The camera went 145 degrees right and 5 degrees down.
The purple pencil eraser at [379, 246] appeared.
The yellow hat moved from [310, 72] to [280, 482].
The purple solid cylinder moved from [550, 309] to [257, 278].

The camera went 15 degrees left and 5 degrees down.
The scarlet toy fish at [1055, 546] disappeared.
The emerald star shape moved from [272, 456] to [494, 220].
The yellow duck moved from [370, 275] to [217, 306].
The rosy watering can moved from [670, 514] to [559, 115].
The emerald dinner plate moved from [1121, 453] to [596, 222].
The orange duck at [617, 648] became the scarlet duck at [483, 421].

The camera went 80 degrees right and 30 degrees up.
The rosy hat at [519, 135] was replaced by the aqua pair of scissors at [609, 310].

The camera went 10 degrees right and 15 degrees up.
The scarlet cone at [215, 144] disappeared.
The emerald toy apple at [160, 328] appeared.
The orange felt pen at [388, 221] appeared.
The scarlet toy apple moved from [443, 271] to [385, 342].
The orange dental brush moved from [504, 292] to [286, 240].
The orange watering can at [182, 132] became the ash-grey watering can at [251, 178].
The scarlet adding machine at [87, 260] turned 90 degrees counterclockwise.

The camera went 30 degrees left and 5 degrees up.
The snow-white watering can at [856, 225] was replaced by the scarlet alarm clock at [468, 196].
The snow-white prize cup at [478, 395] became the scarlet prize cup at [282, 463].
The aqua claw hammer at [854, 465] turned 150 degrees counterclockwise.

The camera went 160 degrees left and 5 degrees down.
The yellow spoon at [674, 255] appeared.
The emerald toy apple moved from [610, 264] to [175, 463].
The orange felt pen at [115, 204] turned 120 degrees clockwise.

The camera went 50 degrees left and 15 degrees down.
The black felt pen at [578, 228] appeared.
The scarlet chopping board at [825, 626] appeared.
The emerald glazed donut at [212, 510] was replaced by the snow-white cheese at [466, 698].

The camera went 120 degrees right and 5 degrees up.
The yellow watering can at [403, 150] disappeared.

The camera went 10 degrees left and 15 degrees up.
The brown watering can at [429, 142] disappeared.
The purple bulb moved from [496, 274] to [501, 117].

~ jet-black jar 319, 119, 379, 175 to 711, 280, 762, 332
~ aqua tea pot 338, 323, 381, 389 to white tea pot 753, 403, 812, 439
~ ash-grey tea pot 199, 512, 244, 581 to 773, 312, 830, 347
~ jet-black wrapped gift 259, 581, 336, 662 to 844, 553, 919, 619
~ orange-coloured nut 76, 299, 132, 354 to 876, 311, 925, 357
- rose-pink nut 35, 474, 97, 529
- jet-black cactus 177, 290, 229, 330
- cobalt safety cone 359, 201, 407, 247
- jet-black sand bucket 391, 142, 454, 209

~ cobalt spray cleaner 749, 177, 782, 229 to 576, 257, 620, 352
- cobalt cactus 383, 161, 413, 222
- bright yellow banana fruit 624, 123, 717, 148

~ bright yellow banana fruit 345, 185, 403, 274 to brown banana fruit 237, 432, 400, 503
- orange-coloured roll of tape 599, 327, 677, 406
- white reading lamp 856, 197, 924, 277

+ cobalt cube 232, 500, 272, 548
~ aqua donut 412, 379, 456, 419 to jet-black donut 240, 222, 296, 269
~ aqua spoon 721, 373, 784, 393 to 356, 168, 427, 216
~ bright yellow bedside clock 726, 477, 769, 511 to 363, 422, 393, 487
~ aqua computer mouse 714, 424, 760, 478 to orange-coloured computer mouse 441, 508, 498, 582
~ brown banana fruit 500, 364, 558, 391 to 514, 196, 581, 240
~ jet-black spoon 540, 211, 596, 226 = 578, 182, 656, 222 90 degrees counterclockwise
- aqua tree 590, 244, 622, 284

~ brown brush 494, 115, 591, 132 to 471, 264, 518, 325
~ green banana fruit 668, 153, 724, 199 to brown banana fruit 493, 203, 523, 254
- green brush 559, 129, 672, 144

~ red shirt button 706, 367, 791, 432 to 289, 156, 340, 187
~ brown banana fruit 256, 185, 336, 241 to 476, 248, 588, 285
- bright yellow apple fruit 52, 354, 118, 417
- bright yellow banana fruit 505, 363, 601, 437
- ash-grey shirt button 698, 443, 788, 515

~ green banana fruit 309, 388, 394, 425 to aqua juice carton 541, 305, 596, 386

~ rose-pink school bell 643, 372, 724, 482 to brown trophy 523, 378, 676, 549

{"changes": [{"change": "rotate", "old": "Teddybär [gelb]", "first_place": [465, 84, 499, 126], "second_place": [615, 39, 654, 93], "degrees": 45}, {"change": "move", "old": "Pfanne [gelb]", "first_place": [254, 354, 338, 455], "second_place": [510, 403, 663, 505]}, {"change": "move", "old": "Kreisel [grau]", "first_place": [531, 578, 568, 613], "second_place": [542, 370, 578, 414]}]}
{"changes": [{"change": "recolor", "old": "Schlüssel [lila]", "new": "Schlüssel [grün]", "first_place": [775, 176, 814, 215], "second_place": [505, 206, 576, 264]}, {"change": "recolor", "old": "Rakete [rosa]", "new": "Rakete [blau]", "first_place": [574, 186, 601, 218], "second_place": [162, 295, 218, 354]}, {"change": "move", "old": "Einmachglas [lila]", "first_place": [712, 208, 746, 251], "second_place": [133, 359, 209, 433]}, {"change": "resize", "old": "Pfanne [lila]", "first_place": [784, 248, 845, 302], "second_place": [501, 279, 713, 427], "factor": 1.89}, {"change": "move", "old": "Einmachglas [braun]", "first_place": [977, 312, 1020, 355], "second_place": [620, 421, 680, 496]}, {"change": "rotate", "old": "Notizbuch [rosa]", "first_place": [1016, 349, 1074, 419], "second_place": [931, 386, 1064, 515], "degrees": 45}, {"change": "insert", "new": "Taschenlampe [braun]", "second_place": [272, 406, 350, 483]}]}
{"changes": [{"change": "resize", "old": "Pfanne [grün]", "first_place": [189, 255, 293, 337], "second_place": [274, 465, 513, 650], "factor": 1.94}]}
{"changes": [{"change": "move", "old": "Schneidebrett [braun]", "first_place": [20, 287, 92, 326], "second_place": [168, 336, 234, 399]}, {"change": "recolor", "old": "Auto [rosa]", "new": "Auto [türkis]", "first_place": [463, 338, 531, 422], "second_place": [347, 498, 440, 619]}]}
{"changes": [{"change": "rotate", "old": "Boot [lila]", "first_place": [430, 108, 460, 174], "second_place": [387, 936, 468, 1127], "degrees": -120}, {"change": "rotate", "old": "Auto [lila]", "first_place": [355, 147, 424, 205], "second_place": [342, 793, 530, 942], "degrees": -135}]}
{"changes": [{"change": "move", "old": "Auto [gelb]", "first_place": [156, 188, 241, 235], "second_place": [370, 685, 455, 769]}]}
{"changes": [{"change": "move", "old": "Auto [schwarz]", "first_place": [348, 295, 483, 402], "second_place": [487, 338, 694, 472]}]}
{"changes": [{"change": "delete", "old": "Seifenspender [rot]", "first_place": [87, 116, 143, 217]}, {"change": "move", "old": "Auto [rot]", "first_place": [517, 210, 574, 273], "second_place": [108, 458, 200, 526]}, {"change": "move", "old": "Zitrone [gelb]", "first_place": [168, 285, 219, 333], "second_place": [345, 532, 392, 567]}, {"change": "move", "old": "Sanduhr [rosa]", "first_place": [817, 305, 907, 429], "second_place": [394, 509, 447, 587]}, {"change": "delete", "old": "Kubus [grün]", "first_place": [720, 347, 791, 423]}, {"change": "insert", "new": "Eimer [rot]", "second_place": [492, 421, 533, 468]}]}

____

Work request:
The records above should be restated exactly, line for line.

Exercise output:
The camera went 145 degrees right and 5 degrees down.
The purple pencil eraser at [379, 246] appeared.
The yellow hat moved from [310, 72] to [280, 482].
The purple solid cylinder moved from [550, 309] to [257, 278].

The camera went 15 degrees left and 5 degrees down.
The scarlet toy fish at [1055, 546] disappeared.
The emerald star shape moved from [272, 456] to [494, 220].
The yellow duck moved from [370, 275] to [217, 306].
The rosy watering can moved from [670, 514] to [559, 115].
The emerald dinner plate moved from [1121, 453] to [596, 222].
The orange duck at [617, 648] became the scarlet duck at [483, 421].

The camera went 80 degrees right and 30 degrees up.
The rosy hat at [519, 135] was replaced by the aqua pair of scissors at [609, 310].

The camera went 10 degrees right and 15 degrees up.
The scarlet cone at [215, 144] disappeared.
The emerald toy apple at [160, 328] appeared.
The orange felt pen at [388, 221] appeared.
The scarlet toy apple moved from [443, 271] to [385, 342].
The orange dental brush moved from [504, 292] to [286, 240].
The orange watering can at [182, 132] became the ash-grey watering can at [251, 178].
The scarlet adding machine at [87, 260] turned 90 degrees counterclockwise.

The camera went 30 degrees left and 5 degrees up.
The snow-white watering can at [856, 225] was replaced by the scarlet alarm clock at [468, 196].
The snow-white prize cup at [478, 395] became the scarlet prize cup at [282, 463].
The aqua claw hammer at [854, 465] turned 150 degrees counterclockwise.

The camera went 160 degrees left and 5 degrees down.
The yellow spoon at [674, 255] appeared.
The emerald toy apple moved from [610, 264] to [175, 463].
The orange felt pen at [115, 204] turned 120 degrees clockwise.

The camera went 50 degrees left and 15 degrees down.
The black felt pen at [578, 228] appeared.
The scarlet chopping board at [825, 626] appeared.
The emerald glazed donut at [212, 510] was replaced by the snow-white cheese at [466, 698].

The camera went 120 degrees right and 5 degrees up.
The yellow watering can at [403, 150] disappeared.

The camera went 10 degrees left and 15 degrees up.
The brown watering can at [429, 142] disappeared.
The purple bulb moved from [496, 274] to [501, 117].

~ jet-black jar 319, 119, 379, 175 to 711, 280, 762, 332
~ aqua tea pot 338, 323, 381, 389 to white tea pot 753, 403, 812, 439
~ ash-grey tea pot 199, 512, 244, 581 to 773, 312, 830, 347
~ jet-black wrapped gift 259, 581, 336, 662 to 844, 553, 919, 619
~ orange-coloured nut 76, 299, 132, 354 to 876, 311, 925, 357
- rose-pink nut 35, 474, 97, 529
- jet-black cactus 177, 290, 229, 330
- cobalt safety cone 359, 201, 407, 247
- jet-black sand bucket 391, 142, 454, 209

~ cobalt spray cleaner 749, 177, 782, 229 to 576, 257, 620, 352
- cobalt cactus 383, 161, 413, 222
- bright yellow banana fruit 624, 123, 717, 148

~ bright yellow banana fruit 345, 185, 403, 274 to brown banana fruit 237, 432, 400, 503
- orange-coloured roll of tape 599, 327, 677, 406
- white reading lamp 856, 197, 924, 277

+ cobalt cube 232, 500, 272, 548
~ aqua donut 412, 379, 456, 419 to jet-black donut 240, 222, 296, 269
~ aqua spoon 721, 373, 784, 393 to 356, 168, 427, 216
~ bright yellow bedside clock 726, 477, 769, 511 to 363, 422, 393, 487
~ aqua computer mouse 714, 424, 760, 478 to orange-coloured computer mouse 441, 508, 498, 582
~ brown banana fruit 500, 364, 558, 391 to 514, 196, 581, 240
~ jet-black spoon 540, 211, 596, 226 = 578, 182, 656, 222 90 degrees counterclockwise
- aqua tree 590, 244, 622, 284

~ brown brush 494, 115, 591, 132 to 471, 264, 518, 325
~ green banana fruit 668, 153, 724, 199 to brown banana fruit 493, 203, 523, 254
- green brush 559, 129, 672, 144

~ red shirt button 706, 367, 791, 432 to 289, 156, 340, 187
~ brown banana fruit 256, 185, 336, 241 to 476, 248, 588, 285
- bright yellow apple fruit 52, 354, 118, 417
- bright yellow banana fruit 505, 363, 601, 437
- ash-grey shirt button 698, 443, 788, 515

~ green banana fruit 309, 388, 394, 425 to aqua juice carton 541, 305, 596, 386

~ rose-pink school bell 643, 372, 724, 482 to brown trophy 523, 378, 676, 549

{"changes": [{"change": "rotate", "old": "Teddybär [gelb]", "first_place": [465, 84, 499, 126], "second_place": [615, 39, 654, 93], "degrees": 45}, {"change": "move", "old": "Pfanne [gelb]", "first_place": [254, 354, 338, 455], "second_place": [510, 403, 663, 505]}, {"change": "move", "old": "Kreisel [grau]", "first_place": [531, 578, 568, 613], "second_place": [542, 370, 578, 414]}]}
{"changes": [{"change": "recolor", "old": "Schlüssel [lila]", "new": "Schlüssel [grün]", "first_place": [775, 176, 814, 215], "second_place": [505, 206, 576, 264]}, {"change": "recolor", "old": "Rakete [rosa]", "new": "Rakete [blau]", "first_place": [574, 186, 601, 218], "second_place": [162, 295, 218, 354]}, {"change": "move", "old": "Einmachglas [lila]", "first_place": [712, 208, 746, 251], "second_place": [133, 359, 209, 433]}, {"change": "resize", "old": "Pfanne [lila]", "first_place": [784, 248, 845, 302], "second_place": [501, 279, 713, 427], "factor": 1.89}, {"change": "move", "old": "Einmachglas [braun]", "first_place": [977, 312, 1020, 355], "second_place": [620, 421, 680, 496]}, {"change": "rotate", "old": "Notizbuch [rosa]", "first_place": [1016, 349, 1074, 419], "second_place": [931, 386, 1064, 515], "degrees": 45}, {"change": "insert", "new": "Taschenlampe [braun]", "second_place": [272, 406, 350, 483]}]}
{"changes": [{"change": "resize", "old": "Pfanne [grün]", "first_place": [189, 255, 293, 337], "second_place": [274, 465, 513, 650], "factor": 1.94}]}
{"changes": [{"change": "move", "old": "Schneidebrett [braun]", "first_place": [20, 287, 92, 326], "second_place": [168, 336, 234, 399]}, {"change": "recolor", "old": "Auto [rosa]", "new": "Auto [türkis]", "first_place": [463, 338, 531, 422], "second_place": [347, 498, 440, 619]}]}
{"changes": [{"change": "rotate", "old": "Boot [lila]", "first_place": [430, 108, 460, 174], "second_place": [387, 936, 468, 1127], "degrees": -120}, {"change": "rotate", "old": "Auto [lila]", "first_place": [355, 147, 424, 205], "second_place": [342, 793, 530, 942], "degrees": -135}]}
{"changes": [{"change": "move", "old": "Auto [gelb]", "first_place": [156, 188, 241, 235], "second_place": [370, 685, 455, 769]}]}
{"changes": [{"change": "move", "old": "Auto [schwarz]", "first_place": [348, 295, 483, 402], "second_place": [487, 338, 694, 472]}]}
{"changes": [{"change": "delete", "old": "Seifenspender [rot]", "first_place": [87, 116, 143, 217]}, {"change": "move", "old": "Auto [rot]", "first_place": [517, 210, 574, 273], "second_place": [108, 458, 200, 526]}, {"change": "move", "old": "Zitrone [gelb]", "first_place": [168, 285, 219, 333], "second_place": [345, 532, 392, 567]}, {"change": "move", "old": "Sanduhr [rosa]", "first_place": [817, 305, 907, 429], "second_place": [394, 509, 447, 587]}, {"change": "delete", "old": "Kubus [grün]", "first_place": [720, 347, 791, 423]}, {"change": "insert", "new": "Eimer [rot]", "second_place": [492, 421, 533, 468]}]}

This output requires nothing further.